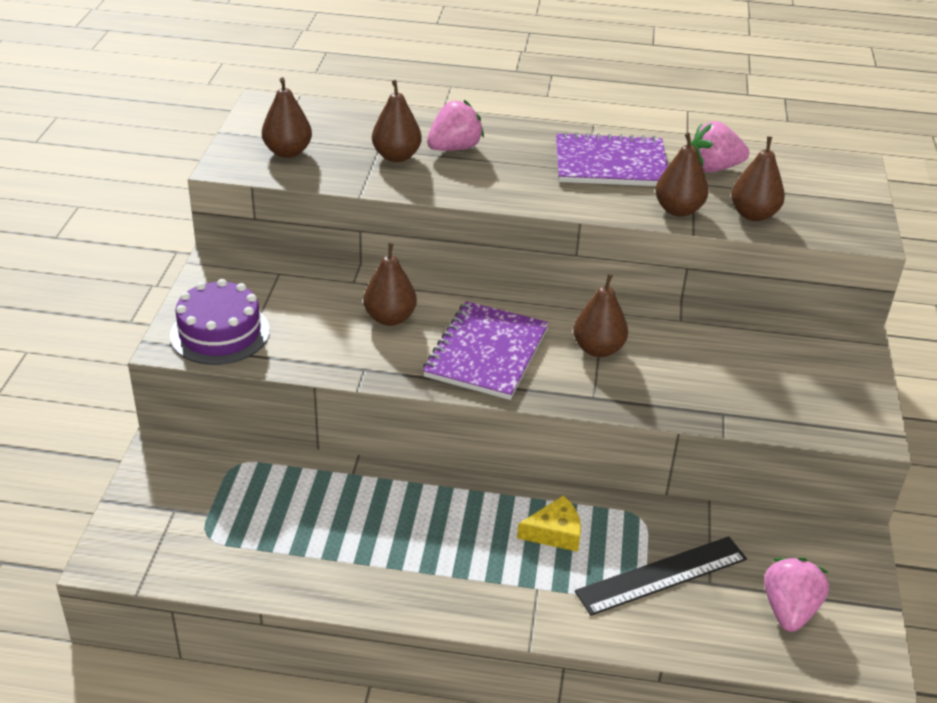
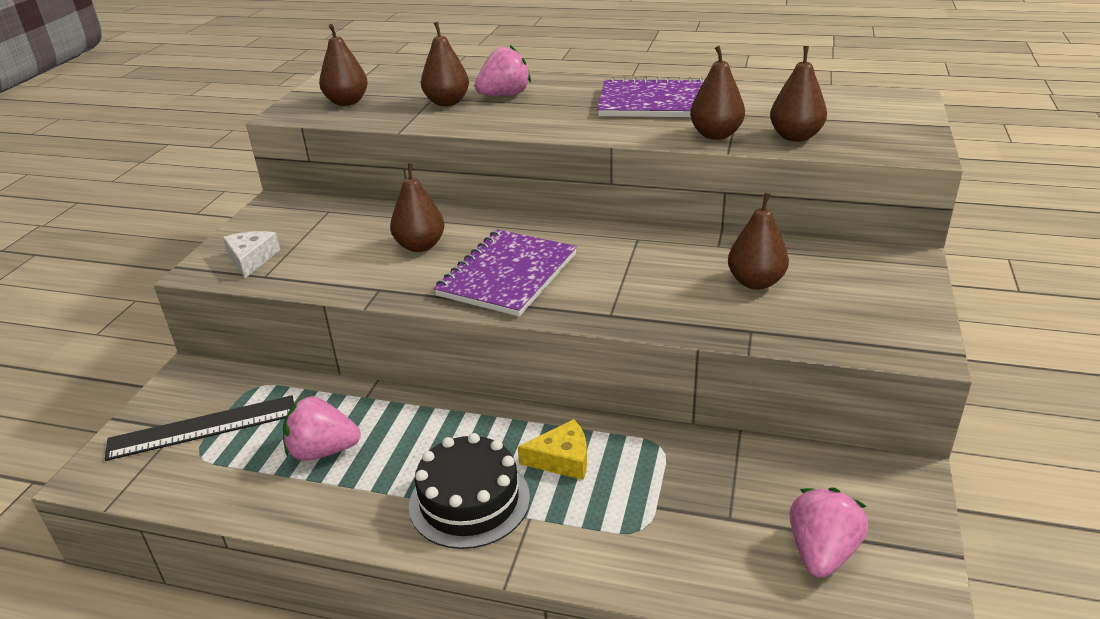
camera: 10 degrees right, 5 degrees down
(220, 333) = (251, 259): purple cake -> white cheese
(480, 574) = (469, 501): none -> black cake
(598, 349) = (625, 271): brown pear -> brown pear (755, 282)
(661, 575) = (674, 508): black ruler -> black ruler (202, 427)
(714, 168) = (760, 103): pink strawberry -> pink strawberry (323, 451)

------------------------------------

Only the pictures stay out; the rest of the entries above must be written out exactly.

| The completed task |
camera: 10 degrees right, 5 degrees down
(220, 333) = (251, 259): purple cake -> white cheese
(480, 574) = (469, 501): none -> black cake
(598, 349) = (625, 271): brown pear -> brown pear (755, 282)
(661, 575) = (674, 508): black ruler -> black ruler (202, 427)
(714, 168) = (760, 103): pink strawberry -> pink strawberry (323, 451)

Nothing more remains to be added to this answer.